━━ THE RECORDS

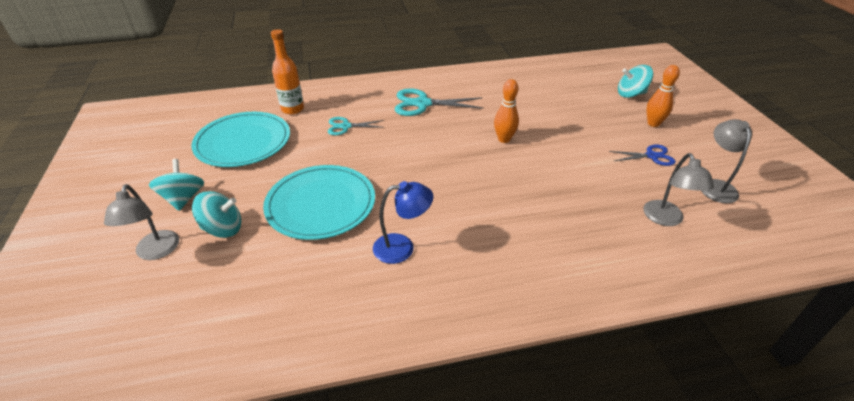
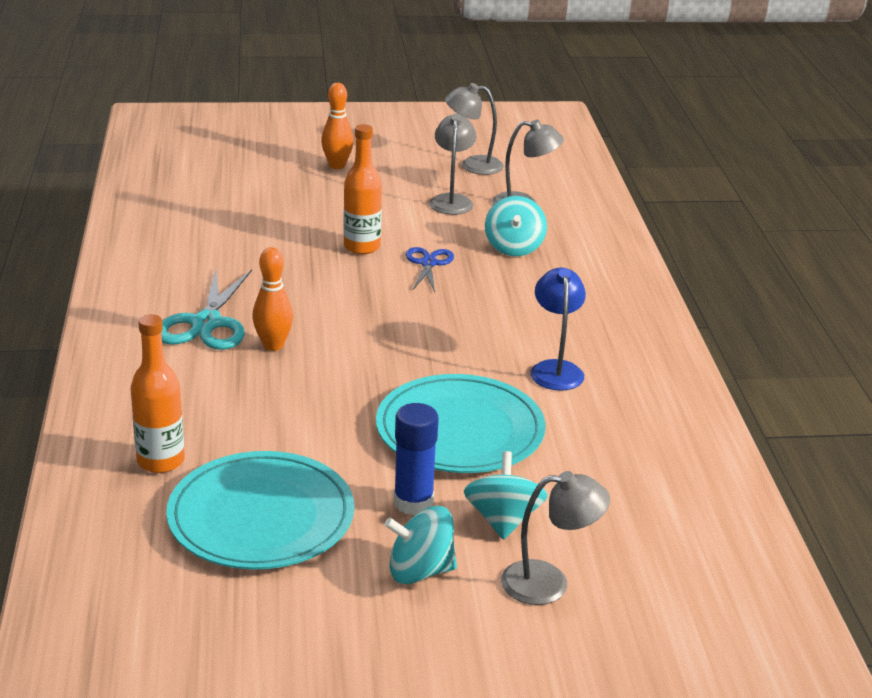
camera: 85 degrees left, 10 degrees down
turquoise scissors [328,117,385,135] -> none
orange bowling pin [494,79,519,143] -> orange bowling pin moved to [252,247,293,351]
blue scissors [609,144,676,166] -> blue scissors moved to [406,247,454,293]
turquoise spinning top [618,65,653,98] -> turquoise spinning top moved to [485,196,547,256]
none -> orange bottle [343,124,382,254]
none -> blue glue stick [394,403,439,515]
none -> grey lamp [429,113,476,215]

━━━━

» **INSTRUCTIONS FOR THE TASK**: Every line above should be reproduced exactly, please, with no pictures included.

» **TASK SOLUTION**:
camera: 85 degrees left, 10 degrees down
turquoise scissors [328,117,385,135] -> none
orange bowling pin [494,79,519,143] -> orange bowling pin moved to [252,247,293,351]
blue scissors [609,144,676,166] -> blue scissors moved to [406,247,454,293]
turquoise spinning top [618,65,653,98] -> turquoise spinning top moved to [485,196,547,256]
none -> orange bottle [343,124,382,254]
none -> blue glue stick [394,403,439,515]
none -> grey lamp [429,113,476,215]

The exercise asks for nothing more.